WORK INSTRUCTION: Filter out all lines without the word "jabón" from the data below, please, and copy the rest.

>>

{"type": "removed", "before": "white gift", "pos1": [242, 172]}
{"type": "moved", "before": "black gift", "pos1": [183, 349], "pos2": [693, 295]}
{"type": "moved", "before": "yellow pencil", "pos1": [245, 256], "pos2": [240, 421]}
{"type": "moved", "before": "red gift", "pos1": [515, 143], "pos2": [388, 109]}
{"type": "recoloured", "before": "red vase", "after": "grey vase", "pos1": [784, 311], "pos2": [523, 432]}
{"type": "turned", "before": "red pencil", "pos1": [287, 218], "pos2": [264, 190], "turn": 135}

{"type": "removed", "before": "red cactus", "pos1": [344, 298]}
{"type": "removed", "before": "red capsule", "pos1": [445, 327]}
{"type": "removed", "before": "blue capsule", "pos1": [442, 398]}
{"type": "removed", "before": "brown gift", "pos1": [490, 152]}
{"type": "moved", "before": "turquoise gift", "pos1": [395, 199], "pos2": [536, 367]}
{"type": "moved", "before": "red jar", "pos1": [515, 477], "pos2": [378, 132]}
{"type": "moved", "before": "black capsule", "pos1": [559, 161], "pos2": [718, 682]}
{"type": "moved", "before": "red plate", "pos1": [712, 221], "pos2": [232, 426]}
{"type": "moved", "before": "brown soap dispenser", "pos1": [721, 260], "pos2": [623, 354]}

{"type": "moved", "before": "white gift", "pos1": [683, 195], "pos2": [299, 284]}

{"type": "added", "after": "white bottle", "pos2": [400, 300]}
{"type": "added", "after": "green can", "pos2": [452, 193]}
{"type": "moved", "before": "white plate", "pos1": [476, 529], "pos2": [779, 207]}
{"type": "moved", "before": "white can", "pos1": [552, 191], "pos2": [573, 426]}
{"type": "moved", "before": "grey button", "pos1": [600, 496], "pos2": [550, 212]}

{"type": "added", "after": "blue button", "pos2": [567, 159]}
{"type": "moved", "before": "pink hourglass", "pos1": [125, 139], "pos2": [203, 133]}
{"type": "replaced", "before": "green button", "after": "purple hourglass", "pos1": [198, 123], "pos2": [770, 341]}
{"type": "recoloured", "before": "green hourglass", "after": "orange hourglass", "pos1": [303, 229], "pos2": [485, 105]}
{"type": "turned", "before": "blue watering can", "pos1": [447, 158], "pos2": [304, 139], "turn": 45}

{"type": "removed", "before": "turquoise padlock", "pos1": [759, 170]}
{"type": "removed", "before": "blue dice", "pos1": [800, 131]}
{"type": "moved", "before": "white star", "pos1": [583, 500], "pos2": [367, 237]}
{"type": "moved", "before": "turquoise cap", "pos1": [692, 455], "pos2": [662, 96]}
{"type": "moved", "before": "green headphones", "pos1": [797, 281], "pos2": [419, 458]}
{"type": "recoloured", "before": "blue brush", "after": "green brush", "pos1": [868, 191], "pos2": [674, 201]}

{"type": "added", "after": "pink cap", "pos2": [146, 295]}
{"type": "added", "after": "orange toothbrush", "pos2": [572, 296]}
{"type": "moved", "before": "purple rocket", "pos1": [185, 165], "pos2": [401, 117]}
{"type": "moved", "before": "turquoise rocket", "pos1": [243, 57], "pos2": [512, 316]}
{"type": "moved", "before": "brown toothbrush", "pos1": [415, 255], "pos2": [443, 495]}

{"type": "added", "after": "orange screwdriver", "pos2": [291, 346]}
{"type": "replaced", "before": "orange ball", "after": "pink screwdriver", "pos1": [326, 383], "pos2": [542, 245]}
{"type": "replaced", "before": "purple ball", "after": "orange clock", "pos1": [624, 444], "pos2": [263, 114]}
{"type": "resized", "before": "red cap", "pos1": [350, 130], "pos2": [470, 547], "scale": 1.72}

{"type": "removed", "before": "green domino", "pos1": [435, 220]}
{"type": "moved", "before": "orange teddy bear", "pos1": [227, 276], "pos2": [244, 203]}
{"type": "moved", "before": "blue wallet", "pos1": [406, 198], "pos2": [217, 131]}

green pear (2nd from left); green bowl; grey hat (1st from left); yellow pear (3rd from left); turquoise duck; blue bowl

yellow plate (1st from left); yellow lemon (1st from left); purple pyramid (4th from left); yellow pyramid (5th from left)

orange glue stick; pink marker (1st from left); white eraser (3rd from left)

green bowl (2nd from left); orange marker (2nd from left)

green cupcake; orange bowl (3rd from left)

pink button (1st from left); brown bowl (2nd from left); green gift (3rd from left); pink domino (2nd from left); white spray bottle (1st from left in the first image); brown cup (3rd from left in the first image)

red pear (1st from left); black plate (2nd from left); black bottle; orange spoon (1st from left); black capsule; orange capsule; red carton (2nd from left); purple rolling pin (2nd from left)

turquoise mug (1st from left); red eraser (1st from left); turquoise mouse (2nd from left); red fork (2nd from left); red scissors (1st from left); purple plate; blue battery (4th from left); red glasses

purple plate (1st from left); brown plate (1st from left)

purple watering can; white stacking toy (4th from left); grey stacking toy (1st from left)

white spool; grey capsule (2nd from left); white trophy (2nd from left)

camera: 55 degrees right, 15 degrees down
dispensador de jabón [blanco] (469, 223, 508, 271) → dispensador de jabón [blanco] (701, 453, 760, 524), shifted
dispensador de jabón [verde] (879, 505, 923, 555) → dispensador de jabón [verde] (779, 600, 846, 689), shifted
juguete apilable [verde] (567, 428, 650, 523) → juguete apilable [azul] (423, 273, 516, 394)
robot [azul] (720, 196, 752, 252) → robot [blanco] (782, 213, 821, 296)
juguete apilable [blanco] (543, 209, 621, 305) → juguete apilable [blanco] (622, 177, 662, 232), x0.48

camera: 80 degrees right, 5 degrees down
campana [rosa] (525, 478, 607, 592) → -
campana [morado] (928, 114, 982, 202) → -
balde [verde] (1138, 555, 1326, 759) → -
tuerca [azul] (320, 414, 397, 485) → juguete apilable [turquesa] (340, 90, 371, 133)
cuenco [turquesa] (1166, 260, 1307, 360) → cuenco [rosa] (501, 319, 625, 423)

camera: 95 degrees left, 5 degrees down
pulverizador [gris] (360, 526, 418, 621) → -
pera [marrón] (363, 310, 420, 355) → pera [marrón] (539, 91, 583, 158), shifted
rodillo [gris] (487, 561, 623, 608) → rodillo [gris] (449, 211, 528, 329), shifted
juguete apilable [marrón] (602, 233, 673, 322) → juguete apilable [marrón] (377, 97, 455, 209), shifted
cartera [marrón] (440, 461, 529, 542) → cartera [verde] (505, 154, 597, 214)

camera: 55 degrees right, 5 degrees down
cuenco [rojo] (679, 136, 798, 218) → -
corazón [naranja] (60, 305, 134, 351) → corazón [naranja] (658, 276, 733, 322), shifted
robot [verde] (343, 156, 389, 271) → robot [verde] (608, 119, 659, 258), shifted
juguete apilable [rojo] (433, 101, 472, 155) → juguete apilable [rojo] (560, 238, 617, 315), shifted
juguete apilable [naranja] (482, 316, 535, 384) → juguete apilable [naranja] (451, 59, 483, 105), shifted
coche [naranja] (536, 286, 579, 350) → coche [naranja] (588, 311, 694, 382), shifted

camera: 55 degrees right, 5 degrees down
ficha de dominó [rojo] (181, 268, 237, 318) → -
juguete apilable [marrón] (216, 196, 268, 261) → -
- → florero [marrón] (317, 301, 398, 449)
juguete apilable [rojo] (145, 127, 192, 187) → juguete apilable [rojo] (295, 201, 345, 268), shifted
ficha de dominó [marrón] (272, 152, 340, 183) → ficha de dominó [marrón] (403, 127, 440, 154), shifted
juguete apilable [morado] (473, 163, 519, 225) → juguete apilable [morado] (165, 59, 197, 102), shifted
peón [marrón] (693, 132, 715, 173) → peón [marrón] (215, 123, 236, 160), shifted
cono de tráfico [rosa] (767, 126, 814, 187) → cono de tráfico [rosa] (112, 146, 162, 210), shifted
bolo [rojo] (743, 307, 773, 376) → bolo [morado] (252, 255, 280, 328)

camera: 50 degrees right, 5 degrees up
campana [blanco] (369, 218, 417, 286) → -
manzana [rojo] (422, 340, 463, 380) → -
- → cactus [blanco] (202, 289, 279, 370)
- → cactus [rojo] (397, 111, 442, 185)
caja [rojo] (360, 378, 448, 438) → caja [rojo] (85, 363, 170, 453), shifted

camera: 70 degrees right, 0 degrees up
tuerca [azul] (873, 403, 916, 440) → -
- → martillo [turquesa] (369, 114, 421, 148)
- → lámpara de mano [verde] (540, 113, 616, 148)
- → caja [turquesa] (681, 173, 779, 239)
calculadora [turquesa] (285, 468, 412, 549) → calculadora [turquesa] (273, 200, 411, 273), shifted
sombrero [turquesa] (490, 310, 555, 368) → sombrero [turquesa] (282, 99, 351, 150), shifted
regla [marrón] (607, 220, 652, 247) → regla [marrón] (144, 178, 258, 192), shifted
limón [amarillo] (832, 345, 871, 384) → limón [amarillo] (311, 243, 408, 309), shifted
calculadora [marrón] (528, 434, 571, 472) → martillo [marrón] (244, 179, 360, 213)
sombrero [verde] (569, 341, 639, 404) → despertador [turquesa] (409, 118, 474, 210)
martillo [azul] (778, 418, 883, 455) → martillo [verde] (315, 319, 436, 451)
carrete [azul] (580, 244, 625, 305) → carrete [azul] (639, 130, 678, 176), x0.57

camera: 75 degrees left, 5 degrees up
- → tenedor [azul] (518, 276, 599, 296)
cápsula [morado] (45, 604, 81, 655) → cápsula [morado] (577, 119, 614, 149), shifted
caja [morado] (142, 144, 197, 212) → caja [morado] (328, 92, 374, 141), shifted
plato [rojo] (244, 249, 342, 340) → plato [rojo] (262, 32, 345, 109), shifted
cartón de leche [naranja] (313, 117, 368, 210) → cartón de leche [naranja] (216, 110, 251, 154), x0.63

<<

RESPONSE AREA:
dispensador de jabón [blanco] (469, 223, 508, 271) → dispensador de jabón [blanco] (701, 453, 760, 524), shifted
dispensador de jabón [verde] (879, 505, 923, 555) → dispensador de jabón [verde] (779, 600, 846, 689), shifted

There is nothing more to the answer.